(EXCERPTED RECORDS begins)
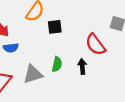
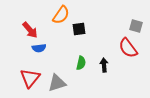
red semicircle: (95, 44) -> (128, 48), moved
gray triangle: (33, 74) -> (57, 83), moved

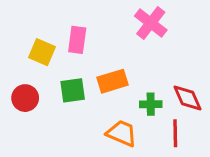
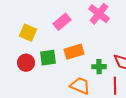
pink rectangle: (77, 40) -> (62, 22), moved, turned 42
red circle: (25, 98) -> (26, 63), moved

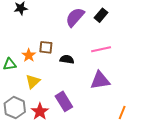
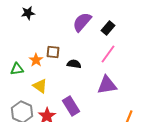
black rectangle: (101, 15) -> (108, 28), moved
pink line: (101, 49) -> (108, 54), turned -42
yellow triangle: (33, 81) -> (40, 86), turned -42

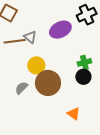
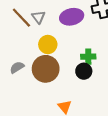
brown line: (15, 41) -> (21, 18), turned 40
yellow circle: (36, 65) -> (48, 44), moved

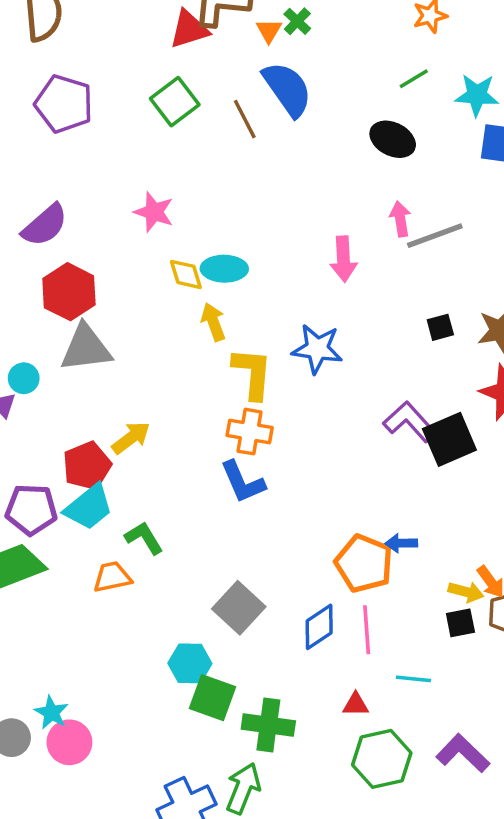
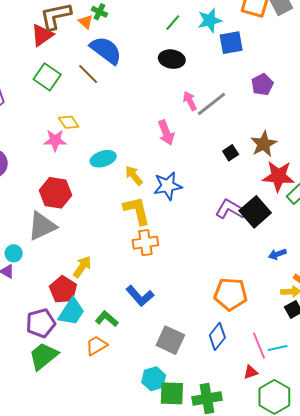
yellow diamond: (186, 274) -> (69, 122), moved
red hexagon: (69, 292) -> (55, 193), moved
yellow arrow: (213, 322) -> (134, 176), moved
blue L-shape: (243, 482) -> (140, 296), moved
blue arrow: (401, 543) -> (277, 254), moved
pink line: (367, 630) -> (259, 346), moved

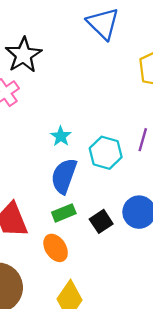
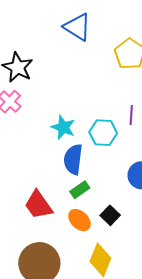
cyan star: (61, 136) -> (63, 127), size x1.4
black square: (101, 221) -> (110, 215), moved

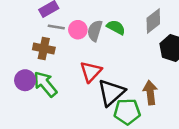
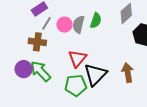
gray line: (56, 27) -> (47, 23), turned -64
green semicircle: (116, 27) -> (96, 21), turned 84
green pentagon: (127, 112) -> (76, 85), moved

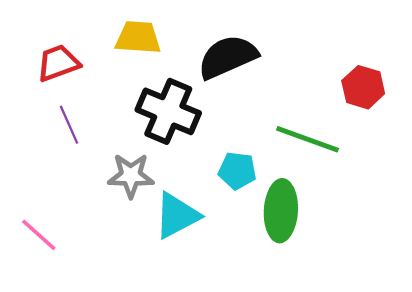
(EXCERPTED RECORDS ends)
| WHAT NEEDS TO BE DONE |
Omit the pictures, then quote the rest of the material above exactly.

| EXERCISE RESPONSE |
red semicircle: (95, 44) -> (128, 48), moved
gray triangle: (33, 74) -> (57, 83), moved

pink rectangle: (77, 40) -> (62, 22), moved, turned 42
red circle: (25, 98) -> (26, 63), moved

black rectangle: (101, 15) -> (108, 28), moved
pink line: (101, 49) -> (108, 54), turned -42
yellow triangle: (33, 81) -> (40, 86), turned -42

brown line: (15, 41) -> (21, 18), turned 40
yellow circle: (36, 65) -> (48, 44), moved

yellow diamond: (186, 274) -> (69, 122), moved
red hexagon: (69, 292) -> (55, 193), moved
yellow arrow: (213, 322) -> (134, 176), moved
blue L-shape: (243, 482) -> (140, 296), moved
blue arrow: (401, 543) -> (277, 254), moved
pink line: (367, 630) -> (259, 346), moved

cyan star: (61, 136) -> (63, 127), size x1.4
black square: (101, 221) -> (110, 215), moved

gray line: (56, 27) -> (47, 23), turned -64
green semicircle: (116, 27) -> (96, 21), turned 84
green pentagon: (127, 112) -> (76, 85), moved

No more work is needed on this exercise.